*** Opening EXERCISE DATA ***

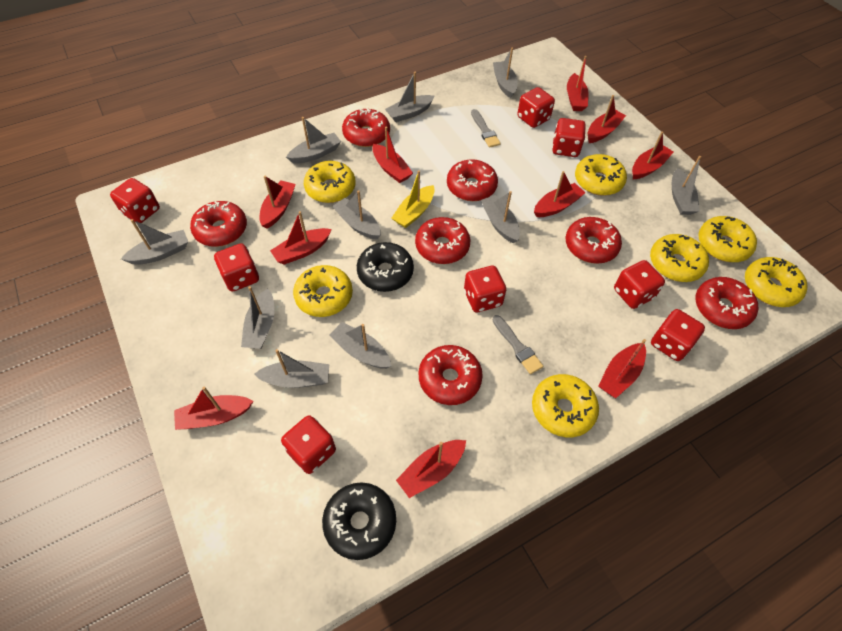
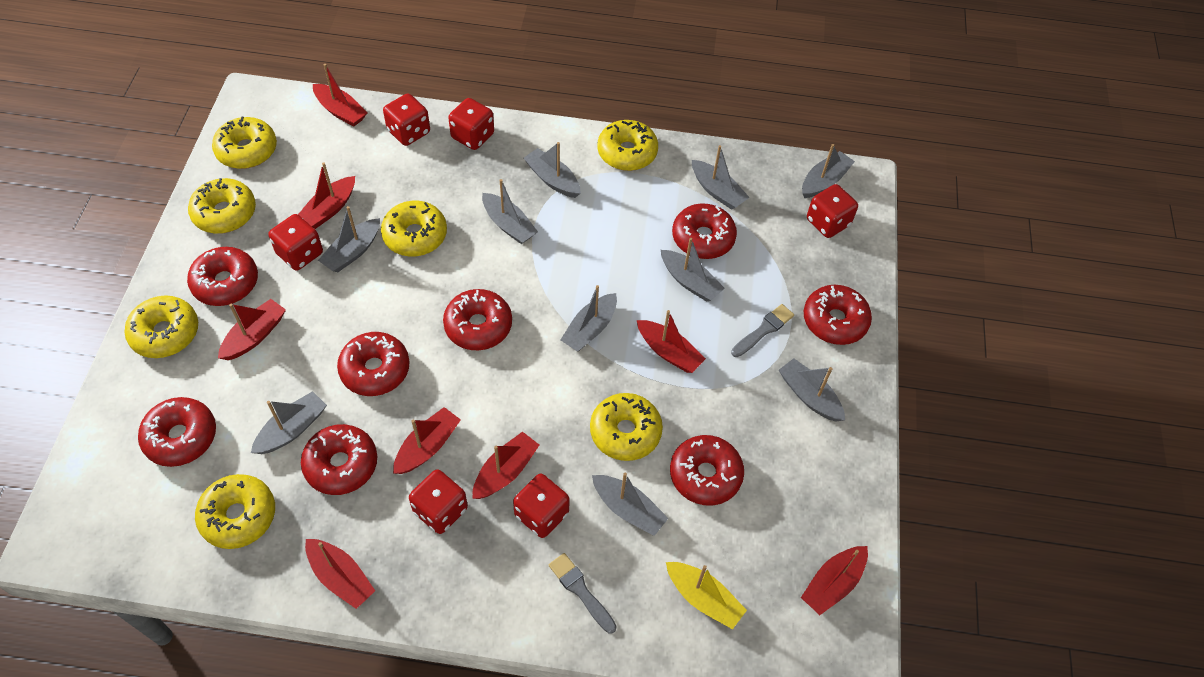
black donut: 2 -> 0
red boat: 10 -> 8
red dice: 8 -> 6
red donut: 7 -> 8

*** Closing EXERCISE DATA ***
*** Opening EXERCISE DATA ***

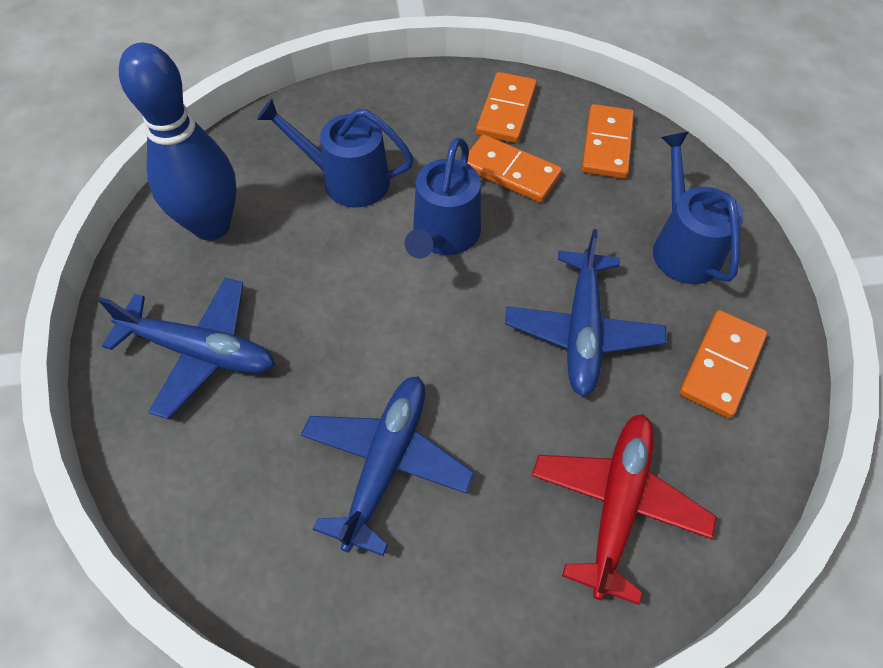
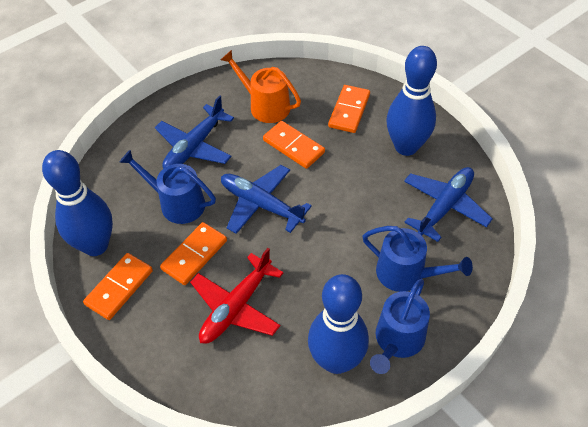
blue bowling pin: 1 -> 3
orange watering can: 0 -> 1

*** Closing EXERCISE DATA ***

### PROBLEM
Reproduce the lines above, beginning at the line with "black donut: 2 -> 0" and stopping after the line with "red donut: 7 -> 8", exactly as they are.

### PROBLEM SOLUTION
black donut: 2 -> 0
red boat: 10 -> 8
red dice: 8 -> 6
red donut: 7 -> 8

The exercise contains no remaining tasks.